Version difference data
=== Section Start ===
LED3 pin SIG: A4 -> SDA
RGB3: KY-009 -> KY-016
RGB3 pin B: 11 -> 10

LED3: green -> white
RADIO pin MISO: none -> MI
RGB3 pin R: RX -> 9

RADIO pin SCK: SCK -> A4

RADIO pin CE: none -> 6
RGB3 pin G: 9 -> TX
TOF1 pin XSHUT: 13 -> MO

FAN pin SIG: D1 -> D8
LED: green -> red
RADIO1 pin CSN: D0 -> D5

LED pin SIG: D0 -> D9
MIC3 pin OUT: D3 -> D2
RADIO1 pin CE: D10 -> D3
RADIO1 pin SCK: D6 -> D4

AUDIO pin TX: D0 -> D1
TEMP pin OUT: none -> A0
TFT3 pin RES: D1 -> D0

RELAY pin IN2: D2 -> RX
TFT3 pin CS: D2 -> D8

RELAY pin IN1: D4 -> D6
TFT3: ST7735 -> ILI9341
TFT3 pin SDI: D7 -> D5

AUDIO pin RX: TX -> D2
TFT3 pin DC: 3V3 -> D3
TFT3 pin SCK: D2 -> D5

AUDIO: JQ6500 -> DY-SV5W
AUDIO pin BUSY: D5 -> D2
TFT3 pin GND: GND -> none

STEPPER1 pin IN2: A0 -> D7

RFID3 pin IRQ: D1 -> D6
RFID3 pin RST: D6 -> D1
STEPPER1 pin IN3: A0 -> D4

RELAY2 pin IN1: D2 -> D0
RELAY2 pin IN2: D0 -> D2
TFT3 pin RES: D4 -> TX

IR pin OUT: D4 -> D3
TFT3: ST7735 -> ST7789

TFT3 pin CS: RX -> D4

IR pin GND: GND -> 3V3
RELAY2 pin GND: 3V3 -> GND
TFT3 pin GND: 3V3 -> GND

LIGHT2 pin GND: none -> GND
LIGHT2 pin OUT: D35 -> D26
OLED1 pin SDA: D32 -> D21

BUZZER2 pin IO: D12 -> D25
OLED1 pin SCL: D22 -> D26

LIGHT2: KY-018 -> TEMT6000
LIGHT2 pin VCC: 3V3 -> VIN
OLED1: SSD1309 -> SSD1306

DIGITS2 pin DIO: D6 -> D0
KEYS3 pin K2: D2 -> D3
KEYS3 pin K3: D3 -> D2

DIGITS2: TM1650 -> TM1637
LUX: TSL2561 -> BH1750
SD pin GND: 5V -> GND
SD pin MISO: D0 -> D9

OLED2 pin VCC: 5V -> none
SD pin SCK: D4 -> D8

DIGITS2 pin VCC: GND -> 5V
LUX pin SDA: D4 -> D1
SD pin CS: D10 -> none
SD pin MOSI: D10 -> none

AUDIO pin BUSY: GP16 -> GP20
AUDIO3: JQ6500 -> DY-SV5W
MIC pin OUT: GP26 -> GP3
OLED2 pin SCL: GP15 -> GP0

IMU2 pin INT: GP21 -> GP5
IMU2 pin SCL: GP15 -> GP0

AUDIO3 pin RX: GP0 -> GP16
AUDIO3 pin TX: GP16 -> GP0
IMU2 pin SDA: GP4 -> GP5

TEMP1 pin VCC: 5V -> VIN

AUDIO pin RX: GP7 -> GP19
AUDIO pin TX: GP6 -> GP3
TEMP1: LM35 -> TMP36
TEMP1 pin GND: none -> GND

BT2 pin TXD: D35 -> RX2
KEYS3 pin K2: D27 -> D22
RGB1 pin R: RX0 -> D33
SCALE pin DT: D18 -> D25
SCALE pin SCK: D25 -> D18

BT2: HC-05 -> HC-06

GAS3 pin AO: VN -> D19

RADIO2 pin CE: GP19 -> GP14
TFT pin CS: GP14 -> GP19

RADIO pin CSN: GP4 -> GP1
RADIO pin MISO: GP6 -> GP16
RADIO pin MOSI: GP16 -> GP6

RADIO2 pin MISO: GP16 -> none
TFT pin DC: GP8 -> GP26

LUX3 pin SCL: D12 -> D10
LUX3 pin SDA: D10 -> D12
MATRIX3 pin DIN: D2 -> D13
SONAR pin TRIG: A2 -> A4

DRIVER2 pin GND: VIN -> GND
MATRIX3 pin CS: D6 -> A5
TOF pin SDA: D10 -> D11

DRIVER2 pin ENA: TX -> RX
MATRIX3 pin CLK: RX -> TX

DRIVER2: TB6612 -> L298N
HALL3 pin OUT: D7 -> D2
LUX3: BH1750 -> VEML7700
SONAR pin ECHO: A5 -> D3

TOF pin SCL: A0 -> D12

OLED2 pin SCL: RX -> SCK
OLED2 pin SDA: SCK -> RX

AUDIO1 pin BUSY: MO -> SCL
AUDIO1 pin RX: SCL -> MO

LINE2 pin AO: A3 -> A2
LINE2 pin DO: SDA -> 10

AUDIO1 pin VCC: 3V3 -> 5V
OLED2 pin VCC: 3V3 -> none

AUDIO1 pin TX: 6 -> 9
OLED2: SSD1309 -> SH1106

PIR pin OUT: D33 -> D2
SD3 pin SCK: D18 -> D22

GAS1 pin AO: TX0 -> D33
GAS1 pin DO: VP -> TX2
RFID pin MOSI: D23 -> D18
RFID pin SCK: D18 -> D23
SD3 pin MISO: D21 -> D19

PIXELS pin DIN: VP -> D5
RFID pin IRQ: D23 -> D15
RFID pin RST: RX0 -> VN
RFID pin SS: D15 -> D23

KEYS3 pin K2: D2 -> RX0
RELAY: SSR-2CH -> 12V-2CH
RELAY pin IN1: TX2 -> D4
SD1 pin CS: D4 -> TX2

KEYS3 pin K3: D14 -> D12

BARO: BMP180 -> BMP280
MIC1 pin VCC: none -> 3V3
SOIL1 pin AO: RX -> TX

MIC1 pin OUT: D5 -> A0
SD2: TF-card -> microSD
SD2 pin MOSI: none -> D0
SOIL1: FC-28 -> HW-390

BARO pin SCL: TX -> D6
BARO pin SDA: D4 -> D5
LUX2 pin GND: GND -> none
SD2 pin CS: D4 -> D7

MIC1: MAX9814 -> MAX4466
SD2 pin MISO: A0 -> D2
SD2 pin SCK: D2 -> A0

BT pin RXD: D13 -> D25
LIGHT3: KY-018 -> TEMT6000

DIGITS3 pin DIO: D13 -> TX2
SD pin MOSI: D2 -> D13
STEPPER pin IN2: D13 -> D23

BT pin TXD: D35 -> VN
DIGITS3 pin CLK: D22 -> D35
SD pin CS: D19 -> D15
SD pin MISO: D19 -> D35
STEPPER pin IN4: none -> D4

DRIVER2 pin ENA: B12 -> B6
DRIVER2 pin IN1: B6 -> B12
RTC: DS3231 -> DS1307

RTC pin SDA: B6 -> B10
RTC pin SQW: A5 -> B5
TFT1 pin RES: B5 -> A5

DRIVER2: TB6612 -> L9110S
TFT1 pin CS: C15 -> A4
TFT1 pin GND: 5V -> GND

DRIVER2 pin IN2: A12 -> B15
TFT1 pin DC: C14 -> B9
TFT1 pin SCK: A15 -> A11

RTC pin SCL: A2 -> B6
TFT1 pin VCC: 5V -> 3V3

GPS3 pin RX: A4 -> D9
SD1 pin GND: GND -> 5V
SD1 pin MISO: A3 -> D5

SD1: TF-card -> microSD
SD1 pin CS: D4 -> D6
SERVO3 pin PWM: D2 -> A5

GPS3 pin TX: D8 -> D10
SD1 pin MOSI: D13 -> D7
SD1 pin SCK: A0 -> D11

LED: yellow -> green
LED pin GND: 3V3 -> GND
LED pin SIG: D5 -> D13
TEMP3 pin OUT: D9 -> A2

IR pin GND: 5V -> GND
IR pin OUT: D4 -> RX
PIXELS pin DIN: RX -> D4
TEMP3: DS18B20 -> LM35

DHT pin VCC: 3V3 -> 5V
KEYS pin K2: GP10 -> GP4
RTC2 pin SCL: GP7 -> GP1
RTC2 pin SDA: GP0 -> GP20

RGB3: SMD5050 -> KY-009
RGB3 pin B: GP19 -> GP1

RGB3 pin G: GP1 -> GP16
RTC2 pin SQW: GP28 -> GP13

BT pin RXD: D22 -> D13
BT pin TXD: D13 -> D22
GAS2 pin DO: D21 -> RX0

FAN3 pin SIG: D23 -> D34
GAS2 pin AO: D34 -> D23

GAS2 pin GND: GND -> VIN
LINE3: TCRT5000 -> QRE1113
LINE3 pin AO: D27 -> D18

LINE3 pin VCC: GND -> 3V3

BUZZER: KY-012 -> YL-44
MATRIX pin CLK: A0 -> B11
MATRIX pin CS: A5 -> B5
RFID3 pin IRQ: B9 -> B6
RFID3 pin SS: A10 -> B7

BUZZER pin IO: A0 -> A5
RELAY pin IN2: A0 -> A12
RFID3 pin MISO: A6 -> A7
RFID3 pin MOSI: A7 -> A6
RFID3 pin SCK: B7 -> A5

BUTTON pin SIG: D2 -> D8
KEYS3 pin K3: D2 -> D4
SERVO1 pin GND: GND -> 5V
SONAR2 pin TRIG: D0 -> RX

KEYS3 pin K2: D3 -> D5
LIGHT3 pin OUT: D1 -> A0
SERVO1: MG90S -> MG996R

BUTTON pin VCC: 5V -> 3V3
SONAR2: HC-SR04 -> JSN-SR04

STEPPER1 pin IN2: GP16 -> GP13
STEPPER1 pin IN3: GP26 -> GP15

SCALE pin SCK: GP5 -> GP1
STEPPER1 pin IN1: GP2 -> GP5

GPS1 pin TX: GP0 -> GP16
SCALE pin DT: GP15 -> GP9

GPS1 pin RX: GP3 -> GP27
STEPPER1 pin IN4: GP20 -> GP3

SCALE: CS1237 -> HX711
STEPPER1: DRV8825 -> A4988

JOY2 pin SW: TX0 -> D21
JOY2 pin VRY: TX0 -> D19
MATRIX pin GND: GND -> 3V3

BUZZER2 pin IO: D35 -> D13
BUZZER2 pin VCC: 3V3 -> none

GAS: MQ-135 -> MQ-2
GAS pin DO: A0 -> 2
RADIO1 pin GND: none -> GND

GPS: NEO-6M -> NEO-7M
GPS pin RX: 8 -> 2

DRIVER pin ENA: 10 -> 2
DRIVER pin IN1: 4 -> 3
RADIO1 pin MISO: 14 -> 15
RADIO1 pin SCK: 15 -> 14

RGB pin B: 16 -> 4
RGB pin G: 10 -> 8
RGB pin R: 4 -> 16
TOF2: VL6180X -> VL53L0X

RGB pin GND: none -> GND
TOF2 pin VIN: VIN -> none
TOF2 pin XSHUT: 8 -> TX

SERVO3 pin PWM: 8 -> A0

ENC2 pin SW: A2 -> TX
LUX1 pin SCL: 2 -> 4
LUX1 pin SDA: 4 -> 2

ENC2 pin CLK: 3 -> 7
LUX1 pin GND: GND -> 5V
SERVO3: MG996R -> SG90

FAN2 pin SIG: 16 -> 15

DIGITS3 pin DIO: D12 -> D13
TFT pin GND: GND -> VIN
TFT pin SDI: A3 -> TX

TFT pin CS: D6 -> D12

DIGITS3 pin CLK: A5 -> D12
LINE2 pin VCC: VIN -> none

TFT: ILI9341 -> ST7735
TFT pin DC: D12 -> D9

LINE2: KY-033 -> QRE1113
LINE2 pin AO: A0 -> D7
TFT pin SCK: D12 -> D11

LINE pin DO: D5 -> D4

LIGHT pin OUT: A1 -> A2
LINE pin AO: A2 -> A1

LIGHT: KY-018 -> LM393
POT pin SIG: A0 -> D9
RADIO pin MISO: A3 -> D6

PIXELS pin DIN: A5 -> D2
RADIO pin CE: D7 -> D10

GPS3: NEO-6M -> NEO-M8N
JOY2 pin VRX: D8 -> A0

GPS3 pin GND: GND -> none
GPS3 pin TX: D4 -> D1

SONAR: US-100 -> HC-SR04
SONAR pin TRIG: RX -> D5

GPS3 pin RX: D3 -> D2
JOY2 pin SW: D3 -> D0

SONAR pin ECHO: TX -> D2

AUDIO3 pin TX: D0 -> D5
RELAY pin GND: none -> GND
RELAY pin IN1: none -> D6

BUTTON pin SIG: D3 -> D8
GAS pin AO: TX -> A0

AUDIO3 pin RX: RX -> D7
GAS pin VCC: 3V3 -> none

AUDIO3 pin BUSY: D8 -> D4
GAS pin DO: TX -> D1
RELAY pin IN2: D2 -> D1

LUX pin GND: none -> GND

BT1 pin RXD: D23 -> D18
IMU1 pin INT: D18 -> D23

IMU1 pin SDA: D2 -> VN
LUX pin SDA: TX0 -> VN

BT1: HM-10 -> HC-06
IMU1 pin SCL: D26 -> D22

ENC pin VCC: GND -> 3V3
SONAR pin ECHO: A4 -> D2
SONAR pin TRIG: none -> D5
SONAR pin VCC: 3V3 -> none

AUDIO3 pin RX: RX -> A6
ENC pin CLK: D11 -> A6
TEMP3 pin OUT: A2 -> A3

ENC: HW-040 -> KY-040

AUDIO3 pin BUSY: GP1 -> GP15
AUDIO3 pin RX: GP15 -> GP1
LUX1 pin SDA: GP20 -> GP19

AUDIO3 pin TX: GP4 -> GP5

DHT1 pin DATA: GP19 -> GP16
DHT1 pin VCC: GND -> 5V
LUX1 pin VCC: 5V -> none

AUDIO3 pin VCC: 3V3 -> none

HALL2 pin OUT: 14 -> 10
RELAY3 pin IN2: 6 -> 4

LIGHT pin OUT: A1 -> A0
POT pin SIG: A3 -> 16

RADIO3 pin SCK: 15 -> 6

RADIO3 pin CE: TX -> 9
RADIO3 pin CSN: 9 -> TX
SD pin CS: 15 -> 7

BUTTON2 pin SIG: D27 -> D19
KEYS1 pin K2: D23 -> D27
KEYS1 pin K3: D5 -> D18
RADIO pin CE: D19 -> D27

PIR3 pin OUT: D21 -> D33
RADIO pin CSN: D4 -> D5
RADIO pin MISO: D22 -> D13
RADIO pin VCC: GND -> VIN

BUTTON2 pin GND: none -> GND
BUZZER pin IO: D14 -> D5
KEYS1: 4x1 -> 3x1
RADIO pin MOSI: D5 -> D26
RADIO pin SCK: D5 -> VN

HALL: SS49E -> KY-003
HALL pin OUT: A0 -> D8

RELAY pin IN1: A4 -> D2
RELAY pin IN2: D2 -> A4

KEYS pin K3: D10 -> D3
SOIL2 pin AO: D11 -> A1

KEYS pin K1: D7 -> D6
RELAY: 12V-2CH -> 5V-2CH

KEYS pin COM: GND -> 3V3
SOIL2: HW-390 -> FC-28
=== Section End ===
= EXERCISE REQUIREMENTS =
Your reply should hold only the lines from the first line of the records through the one with "TFT3 pin SDI: D7 -> D5", reproduced word for word.

= RESULT OF THE EXERCISE =
LED3 pin SIG: A4 -> SDA
RGB3: KY-009 -> KY-016
RGB3 pin B: 11 -> 10

LED3: green -> white
RADIO pin MISO: none -> MI
RGB3 pin R: RX -> 9

RADIO pin SCK: SCK -> A4

RADIO pin CE: none -> 6
RGB3 pin G: 9 -> TX
TOF1 pin XSHUT: 13 -> MO

FAN pin SIG: D1 -> D8
LED: green -> red
RADIO1 pin CSN: D0 -> D5

LED pin SIG: D0 -> D9
MIC3 pin OUT: D3 -> D2
RADIO1 pin CE: D10 -> D3
RADIO1 pin SCK: D6 -> D4

AUDIO pin TX: D0 -> D1
TEMP pin OUT: none -> A0
TFT3 pin RES: D1 -> D0

RELAY pin IN2: D2 -> RX
TFT3 pin CS: D2 -> D8

RELAY pin IN1: D4 -> D6
TFT3: ST7735 -> ILI9341
TFT3 pin SDI: D7 -> D5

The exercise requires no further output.